-- AIM OF THE EXERCISE --
From the entries below, transcribe exactly the lines between the line holding "camera: 30 degrees left, 10 degrees down" and the line holding "(434, 150) = (480, 145): white", inclusive; skip all other lines.

SUPPLIED DATA Block Start

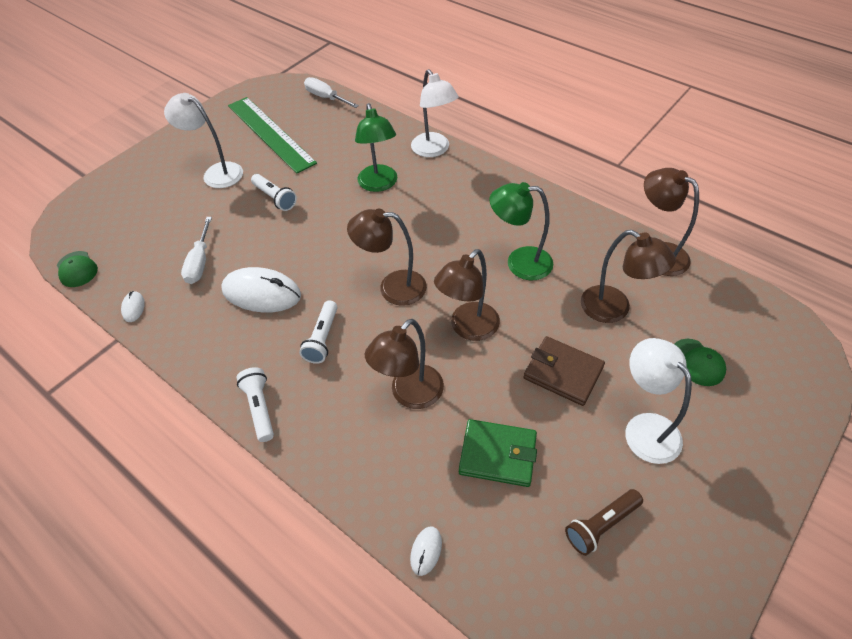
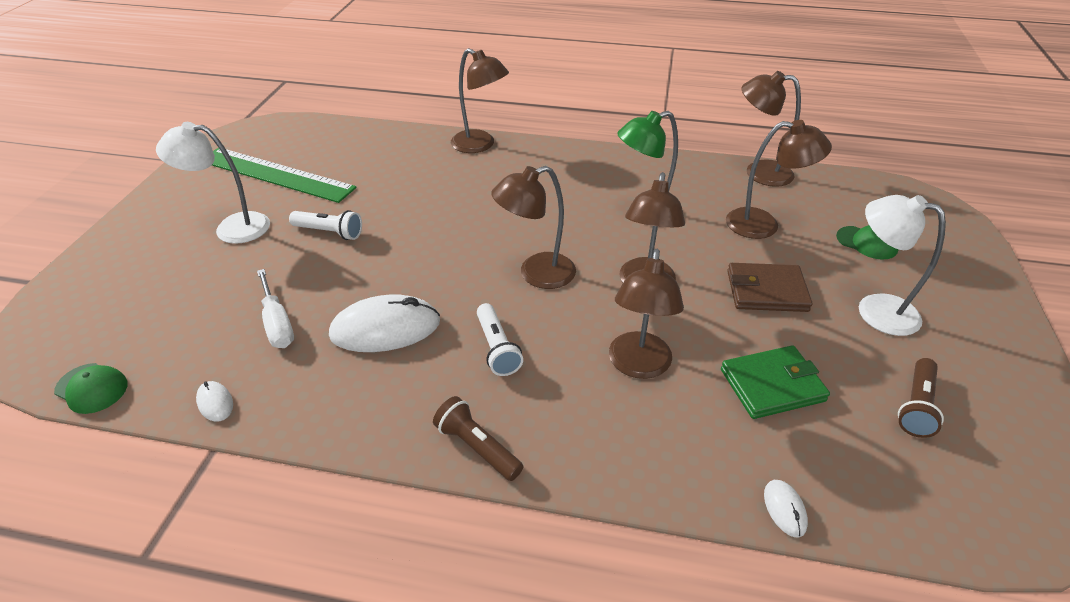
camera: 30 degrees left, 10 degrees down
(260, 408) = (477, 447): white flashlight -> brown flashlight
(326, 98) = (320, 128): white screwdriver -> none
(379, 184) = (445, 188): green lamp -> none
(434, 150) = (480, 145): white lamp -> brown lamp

SUPPLIED DATA Block End
SUPPLIED DATA Block Start

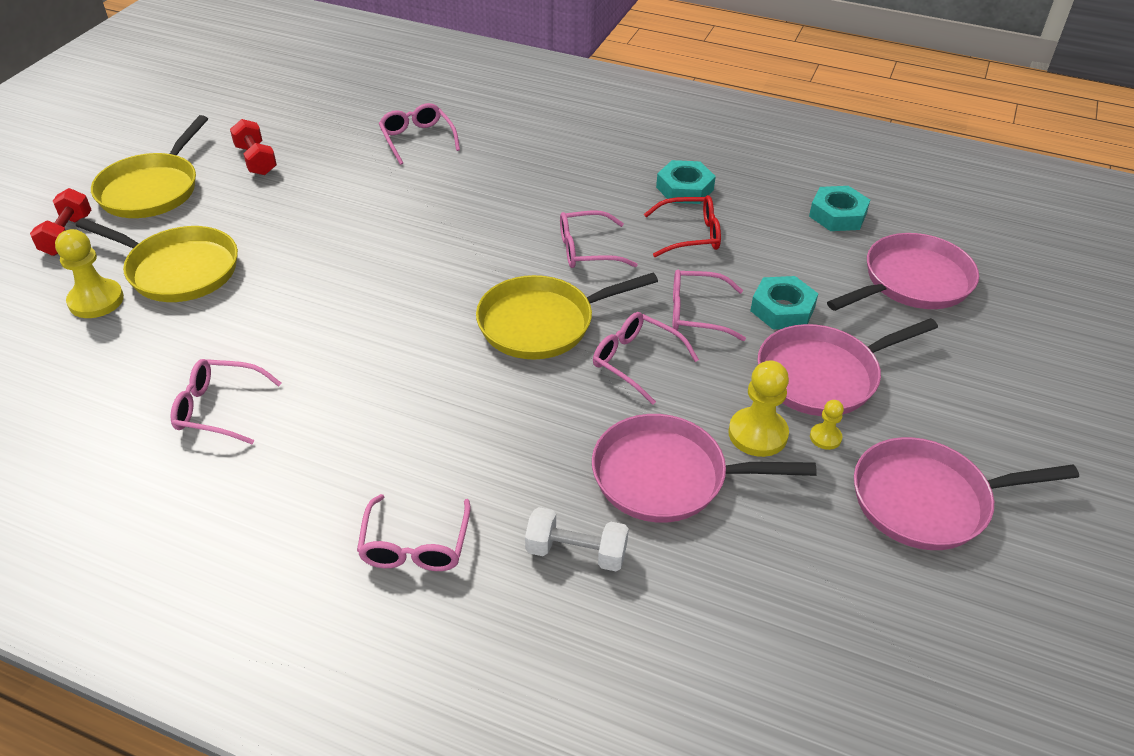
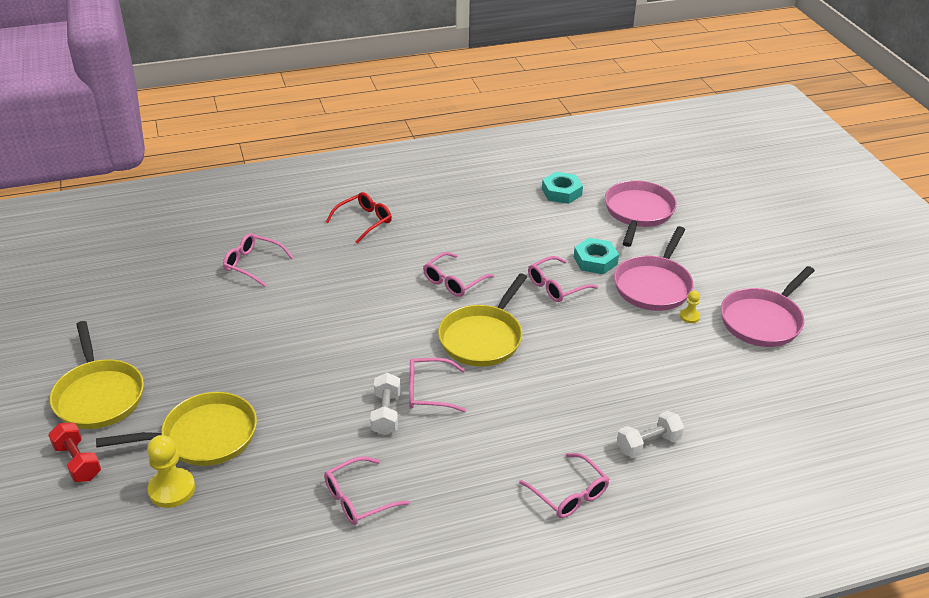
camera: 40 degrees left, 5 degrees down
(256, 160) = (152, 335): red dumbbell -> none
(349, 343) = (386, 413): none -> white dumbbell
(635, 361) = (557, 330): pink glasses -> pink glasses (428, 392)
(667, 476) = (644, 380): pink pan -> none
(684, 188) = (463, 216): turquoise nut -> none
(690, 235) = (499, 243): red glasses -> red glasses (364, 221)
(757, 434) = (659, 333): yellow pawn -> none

SUPPLIED DATA Block End

-- PROBLEM SOLUTION --
camera: 30 degrees left, 10 degrees down
(260, 408) = (477, 447): white flashlight -> brown flashlight
(326, 98) = (320, 128): white screwdriver -> none
(379, 184) = (445, 188): green lamp -> none
(434, 150) = (480, 145): white lamp -> brown lamp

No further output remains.